■ Task to carry out ■
Please reproduce the lines below without any change, starting with the first line and ending with the line containing "green line: moved", both included, and give nothing after that line.

■ Dataset records ■
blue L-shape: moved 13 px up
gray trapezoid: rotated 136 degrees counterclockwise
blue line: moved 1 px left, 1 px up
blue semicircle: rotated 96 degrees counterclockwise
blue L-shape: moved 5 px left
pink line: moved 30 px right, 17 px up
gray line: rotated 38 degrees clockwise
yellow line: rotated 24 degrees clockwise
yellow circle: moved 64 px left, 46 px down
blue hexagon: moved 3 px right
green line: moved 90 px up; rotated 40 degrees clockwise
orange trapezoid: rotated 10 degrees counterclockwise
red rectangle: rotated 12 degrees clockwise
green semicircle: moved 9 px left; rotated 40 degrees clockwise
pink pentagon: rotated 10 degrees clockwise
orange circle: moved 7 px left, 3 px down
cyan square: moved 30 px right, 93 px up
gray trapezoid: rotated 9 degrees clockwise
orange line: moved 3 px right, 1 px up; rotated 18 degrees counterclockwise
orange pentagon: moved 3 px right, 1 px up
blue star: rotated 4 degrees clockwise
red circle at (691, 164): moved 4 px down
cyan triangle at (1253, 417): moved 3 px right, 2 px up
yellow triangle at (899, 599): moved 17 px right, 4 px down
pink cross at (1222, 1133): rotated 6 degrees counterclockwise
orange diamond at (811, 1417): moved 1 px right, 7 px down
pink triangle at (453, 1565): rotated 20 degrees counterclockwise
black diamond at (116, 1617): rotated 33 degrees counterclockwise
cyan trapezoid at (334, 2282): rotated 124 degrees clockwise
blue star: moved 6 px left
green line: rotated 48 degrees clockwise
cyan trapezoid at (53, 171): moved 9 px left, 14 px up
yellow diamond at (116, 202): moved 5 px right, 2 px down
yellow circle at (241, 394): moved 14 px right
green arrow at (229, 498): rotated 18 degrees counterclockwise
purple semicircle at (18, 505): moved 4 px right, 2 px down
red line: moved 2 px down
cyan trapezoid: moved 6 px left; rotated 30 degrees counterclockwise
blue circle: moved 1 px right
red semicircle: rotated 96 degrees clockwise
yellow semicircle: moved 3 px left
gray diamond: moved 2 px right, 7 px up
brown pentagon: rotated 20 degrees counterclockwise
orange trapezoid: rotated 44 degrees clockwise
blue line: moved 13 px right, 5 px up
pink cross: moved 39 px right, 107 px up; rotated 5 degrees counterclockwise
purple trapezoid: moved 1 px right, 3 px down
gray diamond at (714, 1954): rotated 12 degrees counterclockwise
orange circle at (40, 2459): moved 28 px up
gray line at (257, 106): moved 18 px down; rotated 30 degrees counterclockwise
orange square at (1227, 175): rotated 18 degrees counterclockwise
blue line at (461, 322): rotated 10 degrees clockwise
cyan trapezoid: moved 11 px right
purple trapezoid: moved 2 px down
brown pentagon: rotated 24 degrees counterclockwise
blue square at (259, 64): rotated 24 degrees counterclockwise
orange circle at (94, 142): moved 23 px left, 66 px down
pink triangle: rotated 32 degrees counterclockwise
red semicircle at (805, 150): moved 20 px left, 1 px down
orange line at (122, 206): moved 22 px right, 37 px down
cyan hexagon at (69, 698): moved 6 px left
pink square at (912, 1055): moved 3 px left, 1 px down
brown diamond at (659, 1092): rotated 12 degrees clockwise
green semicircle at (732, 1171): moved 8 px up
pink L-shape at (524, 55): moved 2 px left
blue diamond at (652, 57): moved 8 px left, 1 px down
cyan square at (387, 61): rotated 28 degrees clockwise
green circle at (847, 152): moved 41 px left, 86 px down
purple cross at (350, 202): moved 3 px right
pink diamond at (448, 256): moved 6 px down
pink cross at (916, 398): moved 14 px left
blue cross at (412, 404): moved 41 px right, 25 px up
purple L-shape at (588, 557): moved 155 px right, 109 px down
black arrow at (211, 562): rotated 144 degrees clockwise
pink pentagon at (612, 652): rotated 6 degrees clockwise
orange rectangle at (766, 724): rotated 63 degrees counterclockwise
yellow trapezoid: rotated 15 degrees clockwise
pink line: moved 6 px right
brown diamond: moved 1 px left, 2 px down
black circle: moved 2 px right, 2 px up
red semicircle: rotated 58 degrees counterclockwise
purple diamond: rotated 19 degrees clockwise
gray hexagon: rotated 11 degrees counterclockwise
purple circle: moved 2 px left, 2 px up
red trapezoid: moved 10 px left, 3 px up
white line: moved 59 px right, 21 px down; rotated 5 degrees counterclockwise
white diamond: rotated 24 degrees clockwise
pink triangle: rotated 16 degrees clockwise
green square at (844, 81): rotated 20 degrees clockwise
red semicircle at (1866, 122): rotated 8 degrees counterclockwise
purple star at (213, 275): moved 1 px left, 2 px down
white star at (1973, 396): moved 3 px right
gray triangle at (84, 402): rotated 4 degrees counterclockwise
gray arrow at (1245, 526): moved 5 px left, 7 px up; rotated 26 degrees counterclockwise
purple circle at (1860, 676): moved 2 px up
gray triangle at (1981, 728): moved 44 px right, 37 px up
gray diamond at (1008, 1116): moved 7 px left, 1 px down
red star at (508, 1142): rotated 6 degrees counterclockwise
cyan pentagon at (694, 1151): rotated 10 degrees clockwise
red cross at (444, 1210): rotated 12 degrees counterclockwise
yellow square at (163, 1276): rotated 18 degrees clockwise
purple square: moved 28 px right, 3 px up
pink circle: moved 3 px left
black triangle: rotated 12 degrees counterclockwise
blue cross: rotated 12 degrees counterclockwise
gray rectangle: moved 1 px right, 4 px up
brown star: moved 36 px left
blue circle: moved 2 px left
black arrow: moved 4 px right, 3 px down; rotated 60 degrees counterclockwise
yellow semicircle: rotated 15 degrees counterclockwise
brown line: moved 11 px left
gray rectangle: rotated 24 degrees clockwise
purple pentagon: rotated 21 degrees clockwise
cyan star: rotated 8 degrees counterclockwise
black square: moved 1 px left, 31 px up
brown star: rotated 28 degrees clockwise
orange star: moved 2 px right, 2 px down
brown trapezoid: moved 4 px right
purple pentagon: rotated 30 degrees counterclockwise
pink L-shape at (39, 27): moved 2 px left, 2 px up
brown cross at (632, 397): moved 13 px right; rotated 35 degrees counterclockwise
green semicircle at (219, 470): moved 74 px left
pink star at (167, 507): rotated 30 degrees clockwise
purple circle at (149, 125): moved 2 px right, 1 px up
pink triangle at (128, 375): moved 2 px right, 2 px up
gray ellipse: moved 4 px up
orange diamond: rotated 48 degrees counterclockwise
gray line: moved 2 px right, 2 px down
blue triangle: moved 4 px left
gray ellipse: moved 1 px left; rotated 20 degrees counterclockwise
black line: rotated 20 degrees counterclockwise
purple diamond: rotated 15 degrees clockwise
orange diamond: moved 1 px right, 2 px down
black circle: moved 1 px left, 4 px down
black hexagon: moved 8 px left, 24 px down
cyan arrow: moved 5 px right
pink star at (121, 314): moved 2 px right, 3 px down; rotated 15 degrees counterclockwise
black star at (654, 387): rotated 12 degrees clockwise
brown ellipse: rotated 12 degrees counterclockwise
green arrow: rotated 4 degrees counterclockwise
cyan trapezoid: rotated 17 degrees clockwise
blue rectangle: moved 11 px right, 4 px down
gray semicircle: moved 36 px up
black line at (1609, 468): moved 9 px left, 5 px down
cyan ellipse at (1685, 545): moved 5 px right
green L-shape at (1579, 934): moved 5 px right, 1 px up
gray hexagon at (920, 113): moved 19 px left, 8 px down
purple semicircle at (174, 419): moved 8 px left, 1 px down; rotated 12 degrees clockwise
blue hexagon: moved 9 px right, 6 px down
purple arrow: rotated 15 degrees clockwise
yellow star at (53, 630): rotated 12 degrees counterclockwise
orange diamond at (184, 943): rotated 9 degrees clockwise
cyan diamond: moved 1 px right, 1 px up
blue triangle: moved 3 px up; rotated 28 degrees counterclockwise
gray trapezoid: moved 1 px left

■ Exercise response ■
blue L-shape: moved 13 px up
gray trapezoid: rotated 136 degrees counterclockwise
blue line: moved 1 px left, 1 px up
blue semicircle: rotated 96 degrees counterclockwise
blue L-shape: moved 5 px left
pink line: moved 30 px right, 17 px up
gray line: rotated 38 degrees clockwise
yellow line: rotated 24 degrees clockwise
yellow circle: moved 64 px left, 46 px down
blue hexagon: moved 3 px right
green line: moved 90 px up; rotated 40 degrees clockwise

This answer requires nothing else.